(Scene edit records)
Content starts

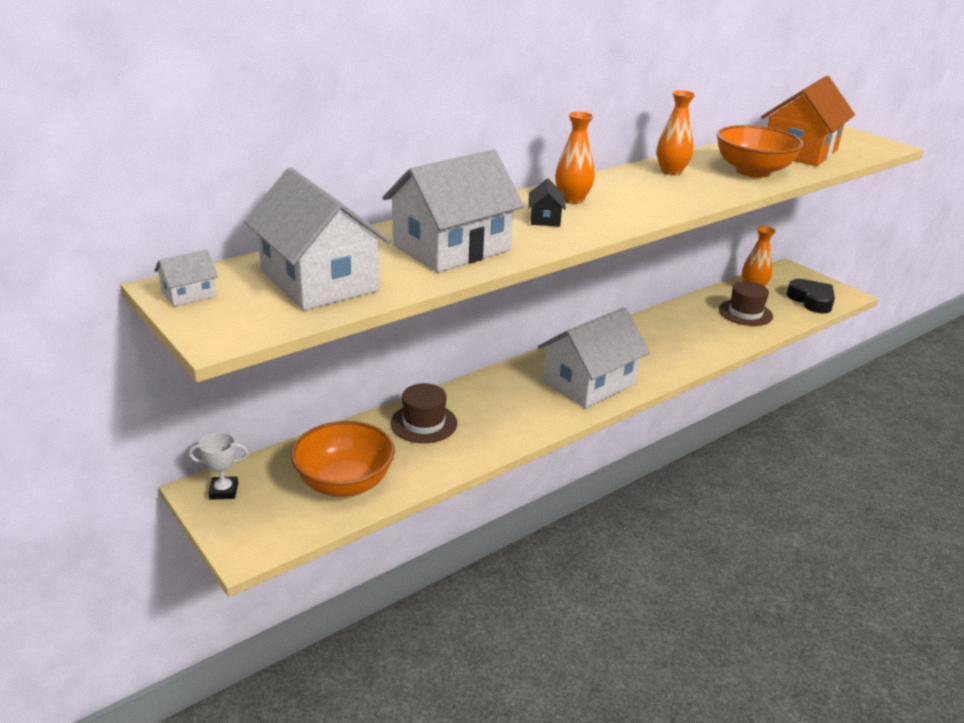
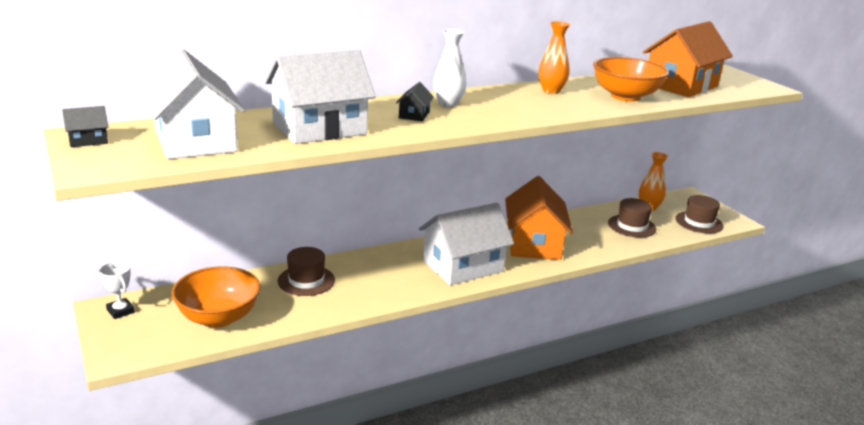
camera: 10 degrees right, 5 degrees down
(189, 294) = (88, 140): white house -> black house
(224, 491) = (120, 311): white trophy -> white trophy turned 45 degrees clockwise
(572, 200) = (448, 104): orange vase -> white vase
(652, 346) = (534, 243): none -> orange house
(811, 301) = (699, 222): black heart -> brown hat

Content ends

WORK TO BE COMPLETED:
Exactly repeat the data above; the pictures do not belong in your copy.

RESPONSE TO THIS EXERCISE:
camera: 10 degrees right, 5 degrees down
(189, 294) = (88, 140): white house -> black house
(224, 491) = (120, 311): white trophy -> white trophy turned 45 degrees clockwise
(572, 200) = (448, 104): orange vase -> white vase
(652, 346) = (534, 243): none -> orange house
(811, 301) = (699, 222): black heart -> brown hat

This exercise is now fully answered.